-- Work to be completed --
Images are to be dropped, and the rest of the data reproduced exactly.

[Data records]
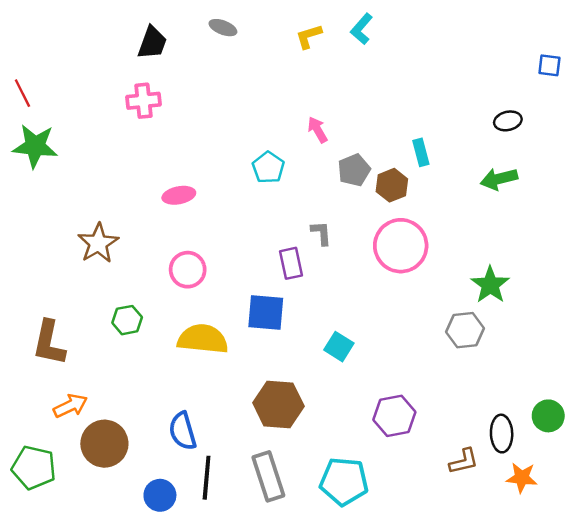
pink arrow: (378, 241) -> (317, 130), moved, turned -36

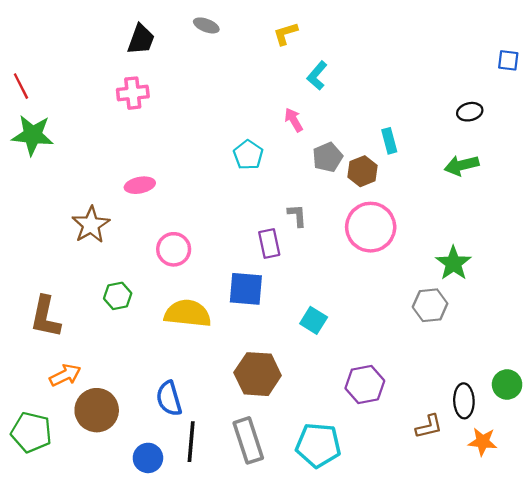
cyan L-shape: (362, 29) -> (317, 76), moved
pink ellipse: (179, 195) -> (140, 185), moved

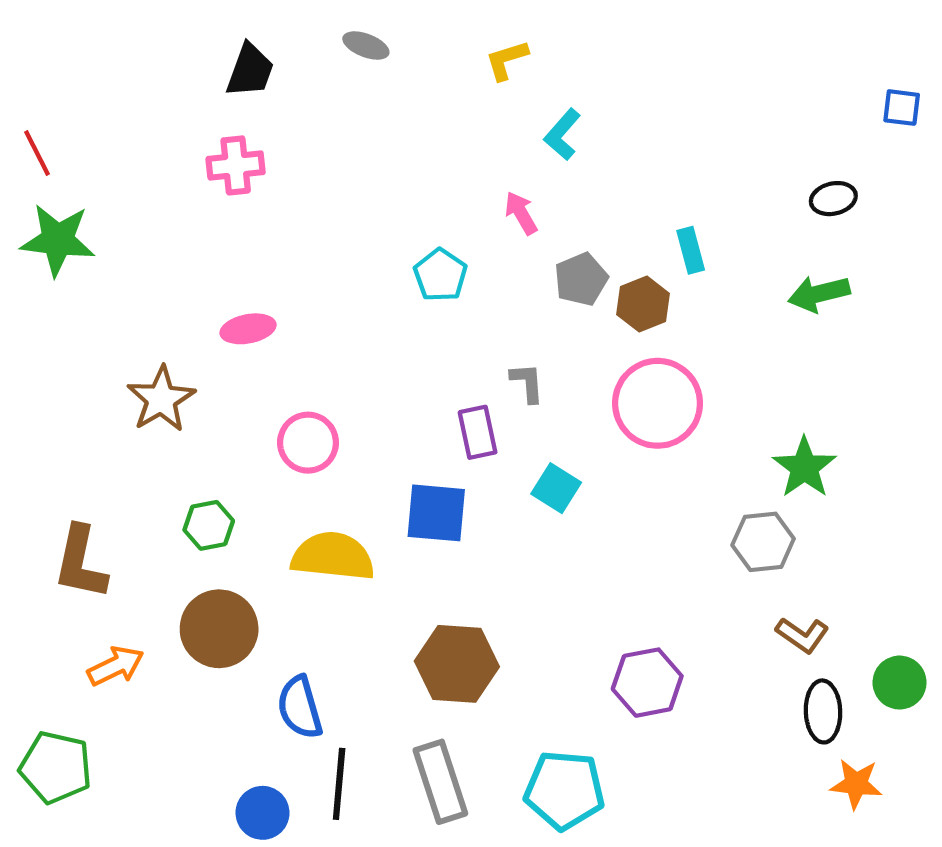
cyan square: (314, 320) -> (556, 488), moved
brown circle: (97, 410) -> (219, 629), moved
brown L-shape: (429, 426) -> (802, 635), moved, turned 48

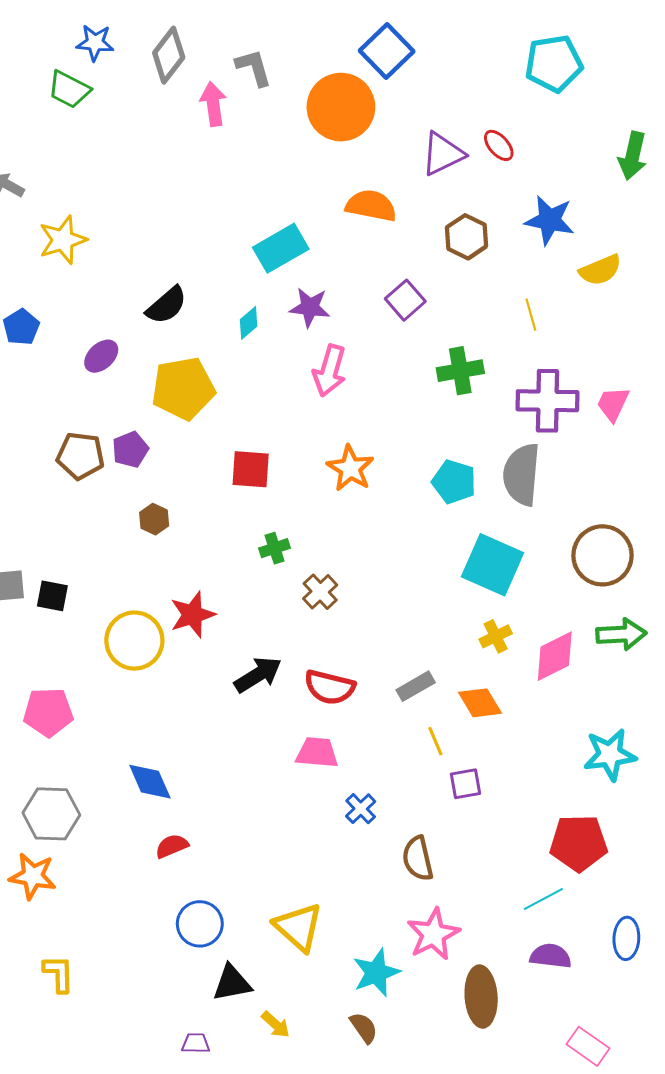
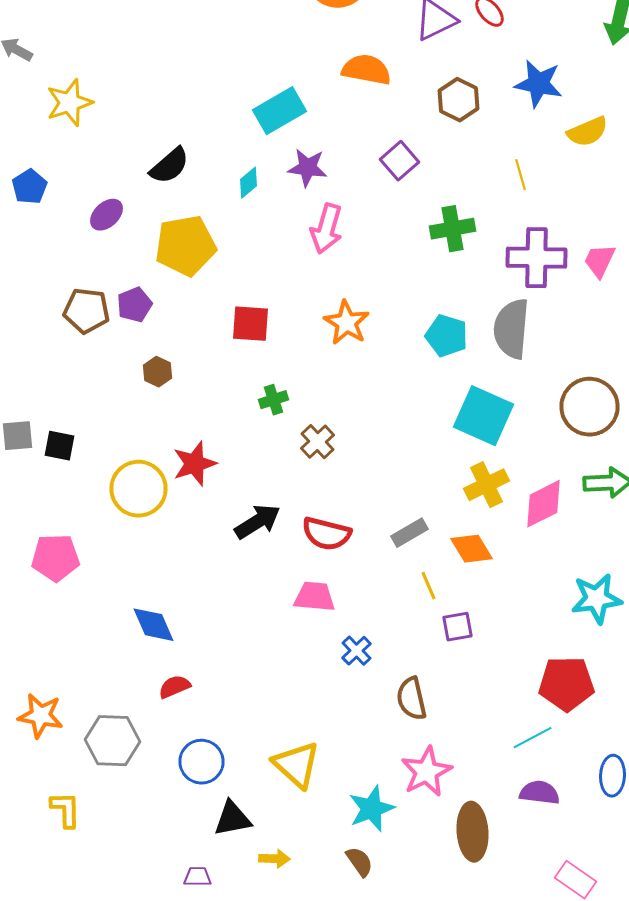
yellow cross: (496, 636) -> (486, 485), size x1.4
gray hexagon: (51, 814) -> (112, 741), moved
yellow arrow: (276, 1025) -> (274, 859), turned -40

-- Expected output --
pink arrow: (378, 241) -> (317, 130), moved, turned -36

cyan L-shape: (362, 29) -> (317, 76), moved
pink ellipse: (179, 195) -> (140, 185), moved

cyan square: (314, 320) -> (556, 488), moved
brown circle: (97, 410) -> (219, 629), moved
brown L-shape: (429, 426) -> (802, 635), moved, turned 48

yellow cross: (496, 636) -> (486, 485), size x1.4
gray hexagon: (51, 814) -> (112, 741), moved
yellow arrow: (276, 1025) -> (274, 859), turned -40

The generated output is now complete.